How many of the lines below contain the string "sord"? Reply with the number alone.

(Stored data entries)
+---+

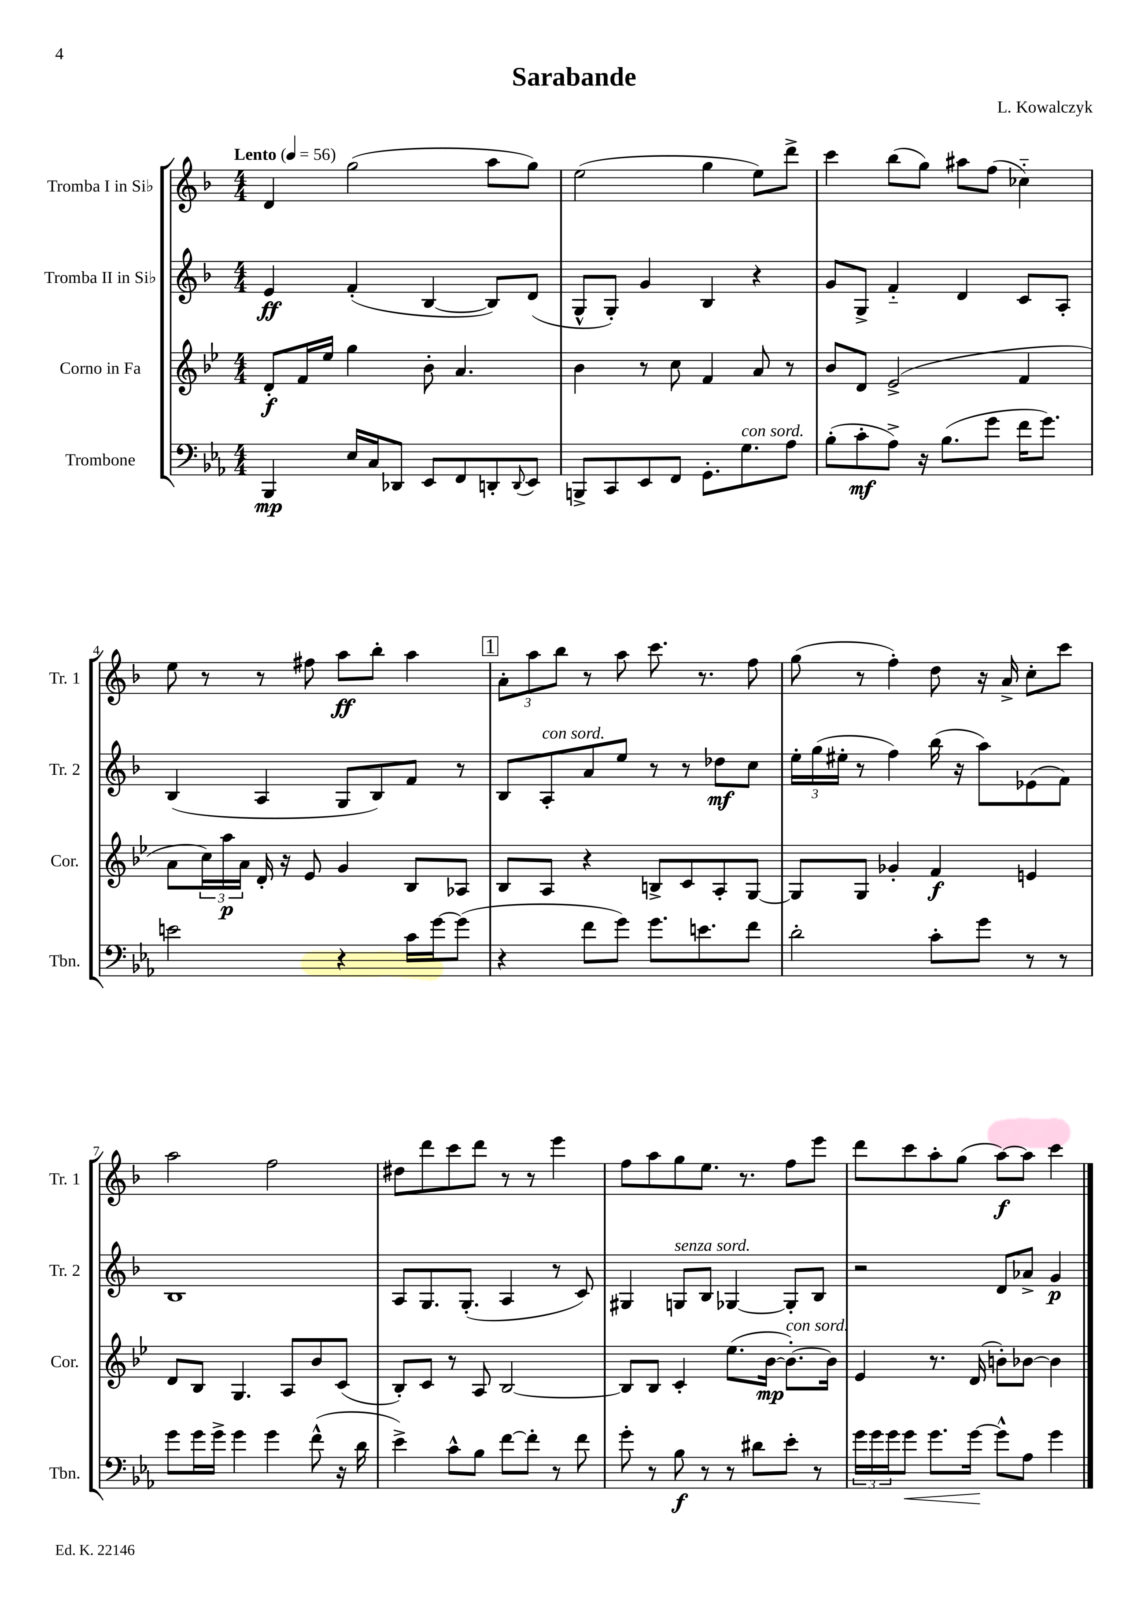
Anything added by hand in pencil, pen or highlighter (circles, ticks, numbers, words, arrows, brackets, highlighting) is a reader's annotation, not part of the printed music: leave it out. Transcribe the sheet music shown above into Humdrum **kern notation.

**kern	**dynam	**kern	**dynam	**kern	**dynam	**kern	**dynam
*part4	*part4	*part3	*part3	*part2	*part2	*part1	*part1
*staff4	*staff4	*staff3	*staff3	*staff2	*staff2	*staff1	*staff1
*I"Trombone	*	*I"Corno in Fa	*	*I"Tromba II in Si♭	*	*I"Tromba I in Si♭	*
*I'Tbn.	*	*I'Cor.	*	*I'Tr. 2	*	*I'Tr. 1	*
*clefF4	*	*clefG2	*	*clefG2	*	*clefG2	*
*k[b-e-a-]	*	*k[b-e-]	*	*k[b-]	*	*k[b-]	*
*M4/4	*	*M4/4	*	*M4/4	*	*M4/4	*
*MM56	*	*MM56	*	*MM56	*	*MM56	*
=1	=1	=1	=1	=1	=1	=1	=1
!	!	!	!	!	!	!LO:TX:a:B:t=Lento	!
4BBB-/	mp	8d'/L	f	4e/	ff	4d/	.
.	.	16f/L	.	.	.	.	.
.	.	16ee-/JJ	.	.	.	.	.
16E-/LL	.	4gg\	.	(4f'/	.	(2gg\	.
16C/J	.	.	.	.	.	.	.
8DD-X/J	.	.	.	.	.	.	.
8EE-/L	.	8b-'\	.	[4B-/	.	.	.
8FF/	.	4.a/	.	.	.	.	.
8DDn'/	.	.	.	8B-/L])	.	8aa\L	.
8qqDD/	.	.	.	.	.	.	.
8EE-/J	.	.	.	(8d/J	.	8gg\J)	.
=2	=2	=2	=2	=2	=2	=2	=2
8BBBn^/L	.	4b-\	.	8G^^/L	.	(2ee\	.
8CC/	.	.	.	8G'/J)	.	.	.
8EE-/	.	8r	.	4g/	.	.	.
8FF/J	.	8cc\	.	.	.	.	.
8.GG'\L	.	4f/	.	4B-/	.	4gg\	.
!LO:TX:a:i:t=con sord.	!	!	!	!	!	!	!
8.G\	.	.	.	.	.	.	.
.	.	8a/	.	4r	.	8ee\L)	.
8A-\J	.	8r	.	.	.	8ddd^\J	.
=3	=3	=3	=3	=3	=3	=3	=3
(8B-'\L	.	8b-/L	.	8g/L	.	4ccc\	.
8c'\	mf	8d/J	.	8G^/J	.	.	.
8A-^\J)	.	(2e-^/	.	4f/	.	(8bb-\L	.
16r	.	.	.	.	.	8gg\J)	.
(8.B-\L	.	.	.	.	.	.	.
.	.	.	.	4d/	.	8aa#X\L	.
8g\J	.	.	.	.	.	(8ff\J	.
16f\KL	.	4f/	.	8c/L	.	4cc-X\)	.
8.g\J)	.	.	.	.	.	.	.
.	.	.	.	8A'/J	.	.	.
!!LO:LB:g=z
=4	=4	=4	=4	=4	=4	=4	=4
2en\	.	8a\L	.	(4B-/	.	8ee\	.
.	.	24cc\L)	.	.	.	8r	.
.	.	24aa\	p	.	.	.	.
.	.	24a\JJ	.	.	.	.	.
.	.	16d'/	.	4A/	.	8r	.
.	.	16r	.	.	.	.	.
.	.	8e-/	.	.	.	8ff#X\	.
4r	.	4g/	.	8G/L	.	8aa\L	ff
.	.	.	.	8B-/)	.	8bb-'\J	.
16c\LL	.	8B-/L	.	8f/J	.	4aa\	.
[16g\J	.	.	.	.	.	.	.
(8g\J]	.	8A-X/J	.	8r	.	.	.
!!LO:REH:place=s1:t=1
=5	=5	=5	=5	=5	=5	=5	=5
4r	.	8B-/L	.	8B-/L	.	12a'\L	.
.	.	.	.	.	.	12aa\	.
!	!	!	!	!LO:TX:a:i:t=con sord.	!	!	!
.	.	8A/J	.	8A'/	.	.	.
.	.	.	.	.	.	12bb-\J	.
8f\L	.	4r	.	8a/	.	8r	.
8g\J)	.	.	.	8ee/J	.	8aa\	.
8.g\L	.	8Bn^/L	.	8r	.	8.ccc\	.
.	.	8c/	.	8r	.	.	.
8.en\	.	.	.	.	.	8.r	.
.	.	8A'/	.	8dd-X\L	mf	.	.
8f\J	.	[8G/J	.	8cc\J	.	8ff\	.
=6	=6	=6	=6	=6	=6	=6	=6
2d'\	.	8G/L]	.	24ee'\LL	.	(8gg\	.
.	.	.	.	(24gg\	.	.	.
.	.	.	.	24ee#X'\JJ	.	.	.
.	.	8G/J	.	8r	.	8r	.
.	.	4g-X'/	.	4ff\)	.	4ff'\)	.
8c'\L	.	4f/	f	(16bb-\	.	8dd\	.
.	.	.	.	16r	.	.	.
8g\J	.	.	.	8aa\L)	.	16r	.
.	.	.	.	.	.	16a^/	.
8r	.	4en/	.	(8e-X\	.	8cc'\L	.
8r	.	.	.	8f\J)	.	8ccc\J	.
!!LO:LB:g=z
=7	=7	=7	=7	=7	=7	=7	=7
8g\L	.	8d/L	.	1B-	.	2aa\	.
16g\L	.	8B-/J	.	.	.	.	.
16g^\JJ	.	.	.	.	.	.	.
4g\	.	4.G/	.	.	.	.	.
4g\	.	.	.	.	.	2ff\	.
.	.	8A/L	.	.	.	.	.
(8f^^\	.	8b-/	.	.	.	.	.
16r	.	(8c/J	.	.	.	.	.
16d\	.	.	.	.	.	.	.
=8	=8	=8	=8	=8	=8	=8	=8
4e-^\)	.	8B-'/L)	.	8A/L	.	8dd#X\L	.
.	.	8c/J	.	8.G/	.	8ddd\	.
8c^^\L	.	8r	.	.	.	8ccc\	.
.	.	.	.	(8.G'/J	.	.	.
8B-\J	.	8A/	.	.	.	8ddd\J	.
[8f\L	.	[2B-/	.	4A/	.	8r	.
8f'\J]	.	.	.	.	.	8r	.
8r	.	.	.	8r	.	4eee\	.
8f\	.	.	.	8c/)	.	.	.
=9	=9	=9	=9	=9	=9	=9	=9
8g'\	.	8B-/L]	.	4G#X/	.	8ff\L	.
8r	.	8B-/J	.	.	.	8aa\	.
!	!	!	!	!LO:TX:a:i:t=senza sord.	!	!	!
8B-\	f	4c'/	.	8Gn/L	.	8gg\	.
8r	.	.	.	8B-/J	.	8.ee\J	.
8r	.	(8.ee-\L	.	[4G-X/	.	.	.
.	.	.	.	.	.	8.r	.
8d#X\L	.	.	.	.	.	.	.
.	.	[16b-\Jk	mp	.	.	.	.
!	!	!LO:TX:a:i:t=con sord.	!	!	!	!	!
8e-'\J	.	8.b-'\L_)	.	8G-'/L]	.	8ff\L	.
8r	.	.	.	8B-/J	.	8eee\J	.
.	.	16b-\Jk]	.	.	.	.	.
=10	=10	=10	=10	=10	=10	=10	=10
24g\LL	.	4e-/	.	2r	.	8ddd\L	.
24g\	.	.	.	.	.	.	.
24g\J	.	.	.	.	.	.	.
!	!LO:HP:b	!	!	!	!	!	!
8g\J	<	.	.	.	.	8ccc\	.
8.g\L	.	8.r	.	.	.	8aa'\	.
.	.	.	.	.	.	(8gg\J	.
[16g\Jk	.	(16d/	.	.	.	.	.
8g^^\L]	[	8bn'\L)	.	8d/L	.	[8aa\L)	f
8A-\J	.	[8b-X\J	.	8a-X^/J	.	8aa\J]	.
4g\	.	4b-\]	.	4g/	p	4ccc\	.
==	==	==	==	==	==	==	==
*-	*-	*-	*-	*-	*-	*-	*-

+---+

_Answer for the task_
4